+++ Information provided +++
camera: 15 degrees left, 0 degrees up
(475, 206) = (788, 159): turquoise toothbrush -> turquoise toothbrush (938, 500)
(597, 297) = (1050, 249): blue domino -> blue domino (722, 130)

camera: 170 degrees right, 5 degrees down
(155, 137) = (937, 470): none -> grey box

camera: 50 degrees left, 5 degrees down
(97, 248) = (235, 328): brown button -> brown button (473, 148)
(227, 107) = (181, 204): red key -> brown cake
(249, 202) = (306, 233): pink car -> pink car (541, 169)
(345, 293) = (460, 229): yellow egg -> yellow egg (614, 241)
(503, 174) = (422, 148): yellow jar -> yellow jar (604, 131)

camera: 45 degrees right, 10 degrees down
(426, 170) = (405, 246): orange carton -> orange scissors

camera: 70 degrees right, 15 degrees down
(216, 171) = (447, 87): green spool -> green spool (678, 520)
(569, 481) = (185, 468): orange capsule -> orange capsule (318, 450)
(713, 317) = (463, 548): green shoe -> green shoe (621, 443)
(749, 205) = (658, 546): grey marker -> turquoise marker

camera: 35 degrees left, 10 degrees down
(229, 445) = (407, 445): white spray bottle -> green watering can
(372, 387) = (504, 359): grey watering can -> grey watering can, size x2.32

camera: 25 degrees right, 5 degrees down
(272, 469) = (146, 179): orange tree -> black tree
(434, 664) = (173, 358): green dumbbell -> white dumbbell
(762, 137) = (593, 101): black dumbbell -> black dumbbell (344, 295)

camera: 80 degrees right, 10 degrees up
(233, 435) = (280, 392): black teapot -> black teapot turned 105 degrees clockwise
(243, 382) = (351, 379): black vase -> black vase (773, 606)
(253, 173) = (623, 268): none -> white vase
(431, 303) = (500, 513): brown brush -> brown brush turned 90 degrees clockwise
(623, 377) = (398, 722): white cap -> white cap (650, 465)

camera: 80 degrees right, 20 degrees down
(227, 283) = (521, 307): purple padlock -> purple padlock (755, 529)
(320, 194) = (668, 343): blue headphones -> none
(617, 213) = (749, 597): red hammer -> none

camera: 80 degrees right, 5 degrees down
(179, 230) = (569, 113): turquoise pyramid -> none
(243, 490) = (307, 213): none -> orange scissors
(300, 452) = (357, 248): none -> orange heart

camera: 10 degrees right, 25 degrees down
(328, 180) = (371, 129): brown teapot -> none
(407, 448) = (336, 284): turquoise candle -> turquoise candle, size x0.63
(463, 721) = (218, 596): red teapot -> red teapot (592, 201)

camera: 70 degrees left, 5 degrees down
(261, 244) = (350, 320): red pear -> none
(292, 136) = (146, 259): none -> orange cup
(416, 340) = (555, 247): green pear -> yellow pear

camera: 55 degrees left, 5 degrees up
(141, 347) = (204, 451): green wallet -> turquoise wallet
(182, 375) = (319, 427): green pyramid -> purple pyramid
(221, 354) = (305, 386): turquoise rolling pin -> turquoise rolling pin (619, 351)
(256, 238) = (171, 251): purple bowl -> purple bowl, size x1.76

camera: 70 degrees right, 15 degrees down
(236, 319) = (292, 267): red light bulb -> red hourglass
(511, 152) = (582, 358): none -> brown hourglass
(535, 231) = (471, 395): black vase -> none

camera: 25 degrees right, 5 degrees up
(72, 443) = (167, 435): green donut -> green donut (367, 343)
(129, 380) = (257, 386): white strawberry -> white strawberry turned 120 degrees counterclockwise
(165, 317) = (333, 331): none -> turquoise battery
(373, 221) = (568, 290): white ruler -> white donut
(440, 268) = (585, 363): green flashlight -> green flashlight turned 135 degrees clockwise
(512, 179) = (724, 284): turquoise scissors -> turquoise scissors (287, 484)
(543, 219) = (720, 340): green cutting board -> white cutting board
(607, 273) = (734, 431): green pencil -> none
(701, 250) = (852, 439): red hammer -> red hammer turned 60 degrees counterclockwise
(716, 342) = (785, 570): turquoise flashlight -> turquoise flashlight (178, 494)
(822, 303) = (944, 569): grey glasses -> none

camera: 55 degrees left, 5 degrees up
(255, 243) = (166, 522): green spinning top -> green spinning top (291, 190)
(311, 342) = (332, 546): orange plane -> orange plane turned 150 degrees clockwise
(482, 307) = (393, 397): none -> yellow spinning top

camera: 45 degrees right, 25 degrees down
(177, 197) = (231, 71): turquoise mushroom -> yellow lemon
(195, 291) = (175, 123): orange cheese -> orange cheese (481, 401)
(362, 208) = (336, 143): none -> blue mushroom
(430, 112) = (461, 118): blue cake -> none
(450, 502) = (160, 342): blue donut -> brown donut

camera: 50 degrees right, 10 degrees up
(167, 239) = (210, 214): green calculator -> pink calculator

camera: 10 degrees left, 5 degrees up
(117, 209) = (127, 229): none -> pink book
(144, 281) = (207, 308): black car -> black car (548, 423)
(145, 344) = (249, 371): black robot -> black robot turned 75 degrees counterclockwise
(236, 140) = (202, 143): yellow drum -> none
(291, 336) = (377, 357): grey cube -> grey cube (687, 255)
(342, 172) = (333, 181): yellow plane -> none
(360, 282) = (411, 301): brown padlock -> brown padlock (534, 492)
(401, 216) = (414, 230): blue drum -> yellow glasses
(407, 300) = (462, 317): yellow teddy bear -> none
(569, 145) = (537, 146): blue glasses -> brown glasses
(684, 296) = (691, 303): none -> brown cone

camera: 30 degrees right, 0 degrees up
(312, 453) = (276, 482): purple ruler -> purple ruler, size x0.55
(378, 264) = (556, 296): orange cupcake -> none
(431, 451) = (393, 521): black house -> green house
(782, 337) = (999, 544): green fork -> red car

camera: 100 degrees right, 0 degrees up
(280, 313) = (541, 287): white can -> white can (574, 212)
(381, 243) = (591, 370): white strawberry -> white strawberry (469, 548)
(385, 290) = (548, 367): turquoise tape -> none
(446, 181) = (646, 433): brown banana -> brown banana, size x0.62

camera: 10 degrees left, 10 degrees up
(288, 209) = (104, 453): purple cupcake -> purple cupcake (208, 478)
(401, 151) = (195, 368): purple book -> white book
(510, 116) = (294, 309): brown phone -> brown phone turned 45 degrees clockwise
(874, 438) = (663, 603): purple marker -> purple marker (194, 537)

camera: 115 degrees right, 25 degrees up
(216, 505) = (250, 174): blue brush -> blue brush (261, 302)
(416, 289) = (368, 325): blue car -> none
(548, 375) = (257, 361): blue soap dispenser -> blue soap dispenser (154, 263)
+++
**Exercise requirements:** Transcribe every record above exactly as it appears.

**Your solution:**
camera: 15 degrees left, 0 degrees up
(475, 206) = (788, 159): turquoise toothbrush -> turquoise toothbrush (938, 500)
(597, 297) = (1050, 249): blue domino -> blue domino (722, 130)

camera: 170 degrees right, 5 degrees down
(155, 137) = (937, 470): none -> grey box

camera: 50 degrees left, 5 degrees down
(97, 248) = (235, 328): brown button -> brown button (473, 148)
(227, 107) = (181, 204): red key -> brown cake
(249, 202) = (306, 233): pink car -> pink car (541, 169)
(345, 293) = (460, 229): yellow egg -> yellow egg (614, 241)
(503, 174) = (422, 148): yellow jar -> yellow jar (604, 131)

camera: 45 degrees right, 10 degrees down
(426, 170) = (405, 246): orange carton -> orange scissors

camera: 70 degrees right, 15 degrees down
(216, 171) = (447, 87): green spool -> green spool (678, 520)
(569, 481) = (185, 468): orange capsule -> orange capsule (318, 450)
(713, 317) = (463, 548): green shoe -> green shoe (621, 443)
(749, 205) = (658, 546): grey marker -> turquoise marker

camera: 35 degrees left, 10 degrees down
(229, 445) = (407, 445): white spray bottle -> green watering can
(372, 387) = (504, 359): grey watering can -> grey watering can, size x2.32

camera: 25 degrees right, 5 degrees down
(272, 469) = (146, 179): orange tree -> black tree
(434, 664) = (173, 358): green dumbbell -> white dumbbell
(762, 137) = (593, 101): black dumbbell -> black dumbbell (344, 295)

camera: 80 degrees right, 10 degrees up
(233, 435) = (280, 392): black teapot -> black teapot turned 105 degrees clockwise
(243, 382) = (351, 379): black vase -> black vase (773, 606)
(253, 173) = (623, 268): none -> white vase
(431, 303) = (500, 513): brown brush -> brown brush turned 90 degrees clockwise
(623, 377) = (398, 722): white cap -> white cap (650, 465)

camera: 80 degrees right, 20 degrees down
(227, 283) = (521, 307): purple padlock -> purple padlock (755, 529)
(320, 194) = (668, 343): blue headphones -> none
(617, 213) = (749, 597): red hammer -> none

camera: 80 degrees right, 5 degrees down
(179, 230) = (569, 113): turquoise pyramid -> none
(243, 490) = (307, 213): none -> orange scissors
(300, 452) = (357, 248): none -> orange heart

camera: 10 degrees right, 25 degrees down
(328, 180) = (371, 129): brown teapot -> none
(407, 448) = (336, 284): turquoise candle -> turquoise candle, size x0.63
(463, 721) = (218, 596): red teapot -> red teapot (592, 201)

camera: 70 degrees left, 5 degrees down
(261, 244) = (350, 320): red pear -> none
(292, 136) = (146, 259): none -> orange cup
(416, 340) = (555, 247): green pear -> yellow pear

camera: 55 degrees left, 5 degrees up
(141, 347) = (204, 451): green wallet -> turquoise wallet
(182, 375) = (319, 427): green pyramid -> purple pyramid
(221, 354) = (305, 386): turquoise rolling pin -> turquoise rolling pin (619, 351)
(256, 238) = (171, 251): purple bowl -> purple bowl, size x1.76

camera: 70 degrees right, 15 degrees down
(236, 319) = (292, 267): red light bulb -> red hourglass
(511, 152) = (582, 358): none -> brown hourglass
(535, 231) = (471, 395): black vase -> none

camera: 25 degrees right, 5 degrees up
(72, 443) = (167, 435): green donut -> green donut (367, 343)
(129, 380) = (257, 386): white strawberry -> white strawberry turned 120 degrees counterclockwise
(165, 317) = (333, 331): none -> turquoise battery
(373, 221) = (568, 290): white ruler -> white donut
(440, 268) = (585, 363): green flashlight -> green flashlight turned 135 degrees clockwise
(512, 179) = (724, 284): turquoise scissors -> turquoise scissors (287, 484)
(543, 219) = (720, 340): green cutting board -> white cutting board
(607, 273) = (734, 431): green pencil -> none
(701, 250) = (852, 439): red hammer -> red hammer turned 60 degrees counterclockwise
(716, 342) = (785, 570): turquoise flashlight -> turquoise flashlight (178, 494)
(822, 303) = (944, 569): grey glasses -> none

camera: 55 degrees left, 5 degrees up
(255, 243) = (166, 522): green spinning top -> green spinning top (291, 190)
(311, 342) = (332, 546): orange plane -> orange plane turned 150 degrees clockwise
(482, 307) = (393, 397): none -> yellow spinning top

camera: 45 degrees right, 25 degrees down
(177, 197) = (231, 71): turquoise mushroom -> yellow lemon
(195, 291) = (175, 123): orange cheese -> orange cheese (481, 401)
(362, 208) = (336, 143): none -> blue mushroom
(430, 112) = (461, 118): blue cake -> none
(450, 502) = (160, 342): blue donut -> brown donut

camera: 50 degrees right, 10 degrees up
(167, 239) = (210, 214): green calculator -> pink calculator

camera: 10 degrees left, 5 degrees up
(117, 209) = (127, 229): none -> pink book
(144, 281) = (207, 308): black car -> black car (548, 423)
(145, 344) = (249, 371): black robot -> black robot turned 75 degrees counterclockwise
(236, 140) = (202, 143): yellow drum -> none
(291, 336) = (377, 357): grey cube -> grey cube (687, 255)
(342, 172) = (333, 181): yellow plane -> none
(360, 282) = (411, 301): brown padlock -> brown padlock (534, 492)
(401, 216) = (414, 230): blue drum -> yellow glasses
(407, 300) = (462, 317): yellow teddy bear -> none
(569, 145) = (537, 146): blue glasses -> brown glasses
(684, 296) = (691, 303): none -> brown cone

camera: 30 degrees right, 0 degrees up
(312, 453) = (276, 482): purple ruler -> purple ruler, size x0.55
(378, 264) = (556, 296): orange cupcake -> none
(431, 451) = (393, 521): black house -> green house
(782, 337) = (999, 544): green fork -> red car

camera: 100 degrees right, 0 degrees up
(280, 313) = (541, 287): white can -> white can (574, 212)
(381, 243) = (591, 370): white strawberry -> white strawberry (469, 548)
(385, 290) = (548, 367): turquoise tape -> none
(446, 181) = (646, 433): brown banana -> brown banana, size x0.62

camera: 10 degrees left, 10 degrees up
(288, 209) = (104, 453): purple cupcake -> purple cupcake (208, 478)
(401, 151) = (195, 368): purple book -> white book
(510, 116) = (294, 309): brown phone -> brown phone turned 45 degrees clockwise
(874, 438) = (663, 603): purple marker -> purple marker (194, 537)

camera: 115 degrees right, 25 degrees up
(216, 505) = (250, 174): blue brush -> blue brush (261, 302)
(416, 289) = (368, 325): blue car -> none
(548, 375) = (257, 361): blue soap dispenser -> blue soap dispenser (154, 263)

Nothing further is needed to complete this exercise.